■ **What you will do**
Find "pink spoon [170,179,302,243]" and "pink strawberry [613,115,673,175]" in the records below. Copy the lines holding them and every line between, exactly, and no others.

■ **Dataset records**
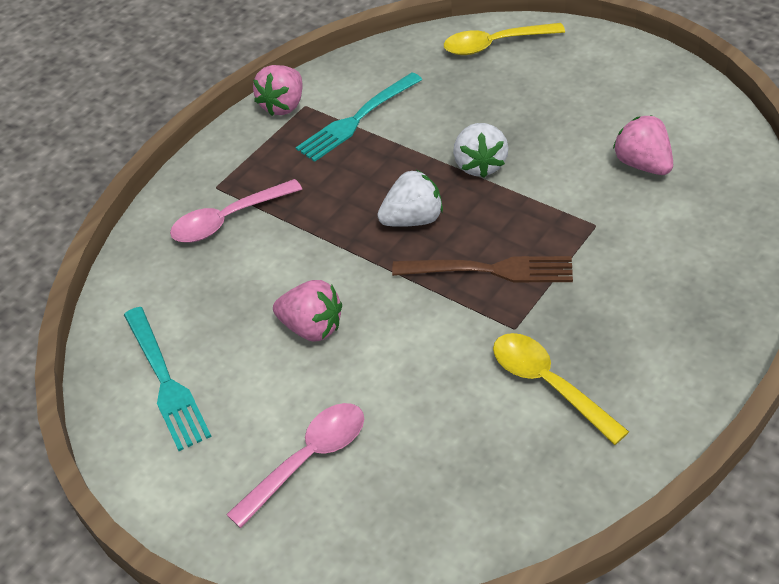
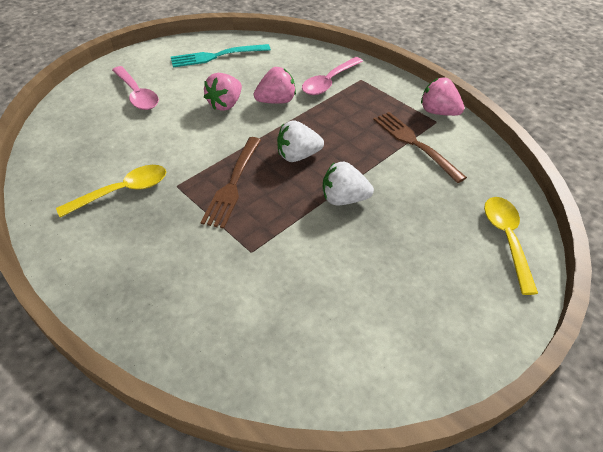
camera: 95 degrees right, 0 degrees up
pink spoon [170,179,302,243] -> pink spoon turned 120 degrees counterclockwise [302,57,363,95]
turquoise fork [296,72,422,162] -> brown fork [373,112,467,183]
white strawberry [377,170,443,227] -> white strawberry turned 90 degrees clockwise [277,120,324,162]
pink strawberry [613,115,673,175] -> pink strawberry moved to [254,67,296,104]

==

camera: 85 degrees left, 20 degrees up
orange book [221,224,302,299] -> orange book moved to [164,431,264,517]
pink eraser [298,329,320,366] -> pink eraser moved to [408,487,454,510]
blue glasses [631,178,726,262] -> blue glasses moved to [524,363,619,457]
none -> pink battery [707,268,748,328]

...

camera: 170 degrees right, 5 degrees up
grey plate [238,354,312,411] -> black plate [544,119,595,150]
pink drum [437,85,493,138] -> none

■ **Output**
pink spoon [170,179,302,243] -> pink spoon turned 120 degrees counterclockwise [302,57,363,95]
turquoise fork [296,72,422,162] -> brown fork [373,112,467,183]
white strawberry [377,170,443,227] -> white strawberry turned 90 degrees clockwise [277,120,324,162]
pink strawberry [613,115,673,175] -> pink strawberry moved to [254,67,296,104]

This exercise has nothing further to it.